### Exercise prompt:
Extract the final stretch of the data: the line that contains "[430 346 483 394]" and every line after it, unaltered, and no other lines.

### Data for this exercise:
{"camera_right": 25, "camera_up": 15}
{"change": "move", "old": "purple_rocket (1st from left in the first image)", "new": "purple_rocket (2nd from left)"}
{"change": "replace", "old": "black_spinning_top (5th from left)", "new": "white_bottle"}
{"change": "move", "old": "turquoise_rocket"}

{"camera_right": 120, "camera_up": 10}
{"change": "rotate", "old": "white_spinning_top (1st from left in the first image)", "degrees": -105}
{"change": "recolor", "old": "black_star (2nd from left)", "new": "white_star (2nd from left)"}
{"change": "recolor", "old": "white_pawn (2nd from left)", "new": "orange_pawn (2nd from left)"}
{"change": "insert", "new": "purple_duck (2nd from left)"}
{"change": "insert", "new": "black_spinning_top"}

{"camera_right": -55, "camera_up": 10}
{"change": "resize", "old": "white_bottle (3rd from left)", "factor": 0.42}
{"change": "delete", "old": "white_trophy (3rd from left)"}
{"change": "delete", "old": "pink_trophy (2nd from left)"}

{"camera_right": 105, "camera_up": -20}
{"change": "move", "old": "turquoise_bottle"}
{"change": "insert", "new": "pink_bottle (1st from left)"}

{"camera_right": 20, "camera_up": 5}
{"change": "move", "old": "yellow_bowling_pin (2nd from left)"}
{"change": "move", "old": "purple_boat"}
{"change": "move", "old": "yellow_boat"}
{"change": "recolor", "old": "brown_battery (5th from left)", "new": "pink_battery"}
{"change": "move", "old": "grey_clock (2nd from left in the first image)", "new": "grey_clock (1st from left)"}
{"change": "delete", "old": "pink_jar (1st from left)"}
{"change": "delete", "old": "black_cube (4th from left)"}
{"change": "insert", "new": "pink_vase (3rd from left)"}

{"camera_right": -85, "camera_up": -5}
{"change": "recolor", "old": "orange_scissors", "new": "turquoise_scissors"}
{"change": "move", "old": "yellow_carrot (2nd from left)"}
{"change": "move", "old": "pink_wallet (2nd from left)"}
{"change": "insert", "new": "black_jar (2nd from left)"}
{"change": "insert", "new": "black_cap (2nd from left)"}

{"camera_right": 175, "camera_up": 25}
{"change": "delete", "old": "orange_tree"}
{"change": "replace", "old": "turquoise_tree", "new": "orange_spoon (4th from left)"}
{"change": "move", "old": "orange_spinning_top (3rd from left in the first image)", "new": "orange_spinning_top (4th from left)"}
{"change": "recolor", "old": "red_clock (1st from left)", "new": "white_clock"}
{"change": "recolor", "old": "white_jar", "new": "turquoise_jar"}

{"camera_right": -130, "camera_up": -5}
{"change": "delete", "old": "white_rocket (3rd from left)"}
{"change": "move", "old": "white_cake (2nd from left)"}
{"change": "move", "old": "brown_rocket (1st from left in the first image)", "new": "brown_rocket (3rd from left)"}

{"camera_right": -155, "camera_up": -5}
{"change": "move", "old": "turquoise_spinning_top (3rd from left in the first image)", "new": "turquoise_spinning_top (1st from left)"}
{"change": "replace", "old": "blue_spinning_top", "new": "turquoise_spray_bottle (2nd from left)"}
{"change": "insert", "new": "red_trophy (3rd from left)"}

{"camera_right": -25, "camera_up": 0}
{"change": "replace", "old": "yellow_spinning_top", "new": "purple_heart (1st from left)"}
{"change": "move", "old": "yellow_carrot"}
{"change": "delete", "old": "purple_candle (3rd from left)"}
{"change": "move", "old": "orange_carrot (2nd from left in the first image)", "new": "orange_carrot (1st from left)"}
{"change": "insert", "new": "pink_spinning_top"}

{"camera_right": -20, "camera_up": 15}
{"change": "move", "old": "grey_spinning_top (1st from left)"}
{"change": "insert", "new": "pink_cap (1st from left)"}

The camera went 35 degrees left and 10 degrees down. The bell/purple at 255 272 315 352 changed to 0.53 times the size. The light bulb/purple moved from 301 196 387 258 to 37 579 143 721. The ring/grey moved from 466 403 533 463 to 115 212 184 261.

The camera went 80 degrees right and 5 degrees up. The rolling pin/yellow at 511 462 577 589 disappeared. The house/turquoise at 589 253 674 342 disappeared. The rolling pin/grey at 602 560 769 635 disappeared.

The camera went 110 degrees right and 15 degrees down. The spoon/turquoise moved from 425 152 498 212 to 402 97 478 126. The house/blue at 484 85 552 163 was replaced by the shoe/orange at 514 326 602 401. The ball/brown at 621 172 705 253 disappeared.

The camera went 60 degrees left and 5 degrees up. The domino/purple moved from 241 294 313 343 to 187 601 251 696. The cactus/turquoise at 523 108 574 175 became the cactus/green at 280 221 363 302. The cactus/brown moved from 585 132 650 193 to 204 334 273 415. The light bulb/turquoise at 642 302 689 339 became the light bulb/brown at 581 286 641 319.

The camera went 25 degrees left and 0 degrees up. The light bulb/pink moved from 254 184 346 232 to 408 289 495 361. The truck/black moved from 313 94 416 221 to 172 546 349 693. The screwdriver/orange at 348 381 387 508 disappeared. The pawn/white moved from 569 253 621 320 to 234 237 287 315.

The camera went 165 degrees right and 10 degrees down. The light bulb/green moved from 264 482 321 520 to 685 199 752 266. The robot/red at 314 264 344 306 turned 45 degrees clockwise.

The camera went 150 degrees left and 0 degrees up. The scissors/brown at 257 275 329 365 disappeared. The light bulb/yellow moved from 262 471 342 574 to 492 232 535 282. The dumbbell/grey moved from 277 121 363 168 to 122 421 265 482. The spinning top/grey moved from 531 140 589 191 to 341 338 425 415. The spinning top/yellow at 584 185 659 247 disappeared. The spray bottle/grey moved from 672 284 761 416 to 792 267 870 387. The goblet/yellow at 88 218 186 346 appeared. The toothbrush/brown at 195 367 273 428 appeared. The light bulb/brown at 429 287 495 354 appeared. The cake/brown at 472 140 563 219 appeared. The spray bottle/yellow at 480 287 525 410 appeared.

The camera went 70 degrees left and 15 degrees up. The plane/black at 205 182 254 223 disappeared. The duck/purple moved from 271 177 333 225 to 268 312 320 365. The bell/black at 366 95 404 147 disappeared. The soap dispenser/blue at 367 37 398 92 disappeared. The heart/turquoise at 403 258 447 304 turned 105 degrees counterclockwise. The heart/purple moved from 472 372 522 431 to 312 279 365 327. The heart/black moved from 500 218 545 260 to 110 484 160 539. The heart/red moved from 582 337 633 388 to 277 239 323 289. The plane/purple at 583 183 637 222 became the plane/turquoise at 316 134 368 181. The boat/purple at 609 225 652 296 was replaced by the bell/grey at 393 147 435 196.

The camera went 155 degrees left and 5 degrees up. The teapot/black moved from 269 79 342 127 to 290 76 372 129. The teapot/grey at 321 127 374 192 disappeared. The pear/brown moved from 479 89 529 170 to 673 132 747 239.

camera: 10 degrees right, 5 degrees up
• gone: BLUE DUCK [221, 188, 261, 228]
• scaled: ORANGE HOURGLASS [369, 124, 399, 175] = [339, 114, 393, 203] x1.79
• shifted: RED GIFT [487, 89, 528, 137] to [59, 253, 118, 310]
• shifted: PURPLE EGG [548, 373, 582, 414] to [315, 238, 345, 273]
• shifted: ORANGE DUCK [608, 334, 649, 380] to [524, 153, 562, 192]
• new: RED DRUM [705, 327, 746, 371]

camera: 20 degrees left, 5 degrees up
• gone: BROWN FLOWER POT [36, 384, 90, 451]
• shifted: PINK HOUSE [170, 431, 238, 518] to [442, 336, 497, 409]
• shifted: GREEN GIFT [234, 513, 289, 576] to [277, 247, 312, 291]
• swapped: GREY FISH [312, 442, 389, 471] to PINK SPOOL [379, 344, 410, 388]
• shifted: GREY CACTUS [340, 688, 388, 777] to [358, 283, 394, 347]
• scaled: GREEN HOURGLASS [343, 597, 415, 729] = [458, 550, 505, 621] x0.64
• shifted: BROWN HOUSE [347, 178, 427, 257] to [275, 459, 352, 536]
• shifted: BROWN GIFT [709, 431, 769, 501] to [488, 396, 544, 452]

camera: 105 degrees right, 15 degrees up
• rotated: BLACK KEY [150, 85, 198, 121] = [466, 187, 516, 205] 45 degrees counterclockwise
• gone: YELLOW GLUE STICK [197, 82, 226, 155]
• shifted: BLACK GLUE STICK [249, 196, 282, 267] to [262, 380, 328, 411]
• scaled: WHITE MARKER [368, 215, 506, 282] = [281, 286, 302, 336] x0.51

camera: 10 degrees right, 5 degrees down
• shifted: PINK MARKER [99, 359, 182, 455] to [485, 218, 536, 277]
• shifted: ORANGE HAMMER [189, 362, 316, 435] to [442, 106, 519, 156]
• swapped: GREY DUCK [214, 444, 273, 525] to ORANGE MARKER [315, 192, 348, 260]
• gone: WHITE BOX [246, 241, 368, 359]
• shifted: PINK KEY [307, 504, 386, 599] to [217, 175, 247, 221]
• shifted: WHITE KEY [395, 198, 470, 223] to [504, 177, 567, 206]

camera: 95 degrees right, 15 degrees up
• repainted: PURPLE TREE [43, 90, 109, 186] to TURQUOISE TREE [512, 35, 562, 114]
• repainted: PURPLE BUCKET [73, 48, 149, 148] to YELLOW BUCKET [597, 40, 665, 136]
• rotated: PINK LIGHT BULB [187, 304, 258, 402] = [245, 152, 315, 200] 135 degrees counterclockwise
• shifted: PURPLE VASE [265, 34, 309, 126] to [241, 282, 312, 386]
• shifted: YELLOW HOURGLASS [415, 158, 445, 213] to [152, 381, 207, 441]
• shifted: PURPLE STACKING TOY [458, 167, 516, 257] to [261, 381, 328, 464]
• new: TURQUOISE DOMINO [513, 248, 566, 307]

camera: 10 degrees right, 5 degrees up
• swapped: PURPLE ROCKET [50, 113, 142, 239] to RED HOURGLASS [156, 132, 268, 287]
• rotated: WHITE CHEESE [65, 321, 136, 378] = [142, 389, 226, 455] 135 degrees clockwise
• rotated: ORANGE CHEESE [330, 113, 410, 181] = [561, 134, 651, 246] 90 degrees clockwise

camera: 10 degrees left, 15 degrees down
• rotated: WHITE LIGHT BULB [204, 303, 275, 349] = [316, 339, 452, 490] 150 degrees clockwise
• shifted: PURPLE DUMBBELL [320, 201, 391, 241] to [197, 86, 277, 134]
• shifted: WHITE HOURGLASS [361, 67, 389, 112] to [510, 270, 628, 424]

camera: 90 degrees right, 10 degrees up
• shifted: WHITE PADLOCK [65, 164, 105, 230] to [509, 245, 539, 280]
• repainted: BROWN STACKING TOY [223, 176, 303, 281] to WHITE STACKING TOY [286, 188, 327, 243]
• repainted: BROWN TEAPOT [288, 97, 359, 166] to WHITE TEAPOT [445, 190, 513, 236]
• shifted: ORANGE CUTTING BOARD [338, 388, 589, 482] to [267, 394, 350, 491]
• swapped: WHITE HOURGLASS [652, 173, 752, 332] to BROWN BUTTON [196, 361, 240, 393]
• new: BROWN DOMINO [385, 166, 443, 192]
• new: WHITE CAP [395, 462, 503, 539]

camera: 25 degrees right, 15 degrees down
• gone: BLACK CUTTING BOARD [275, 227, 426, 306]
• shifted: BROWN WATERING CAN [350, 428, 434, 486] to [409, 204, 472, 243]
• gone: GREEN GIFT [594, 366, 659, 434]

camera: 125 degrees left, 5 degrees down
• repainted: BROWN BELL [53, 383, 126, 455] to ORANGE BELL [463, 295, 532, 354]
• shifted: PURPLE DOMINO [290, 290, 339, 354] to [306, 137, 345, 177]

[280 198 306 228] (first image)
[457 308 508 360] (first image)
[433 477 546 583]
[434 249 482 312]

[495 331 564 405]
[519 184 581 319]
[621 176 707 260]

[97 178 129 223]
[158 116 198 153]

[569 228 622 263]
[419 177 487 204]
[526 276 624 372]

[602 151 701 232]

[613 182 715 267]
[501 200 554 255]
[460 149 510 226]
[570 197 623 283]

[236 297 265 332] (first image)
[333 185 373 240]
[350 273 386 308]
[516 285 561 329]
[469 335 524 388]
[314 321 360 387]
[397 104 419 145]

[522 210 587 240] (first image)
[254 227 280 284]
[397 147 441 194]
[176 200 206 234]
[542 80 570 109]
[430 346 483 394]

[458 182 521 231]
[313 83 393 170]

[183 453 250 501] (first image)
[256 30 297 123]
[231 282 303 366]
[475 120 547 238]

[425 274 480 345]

### Answer to the problem:
[430 346 483 394]

[458 182 521 231]
[313 83 393 170]

[183 453 250 501] (first image)
[256 30 297 123]
[231 282 303 366]
[475 120 547 238]

[425 274 480 345]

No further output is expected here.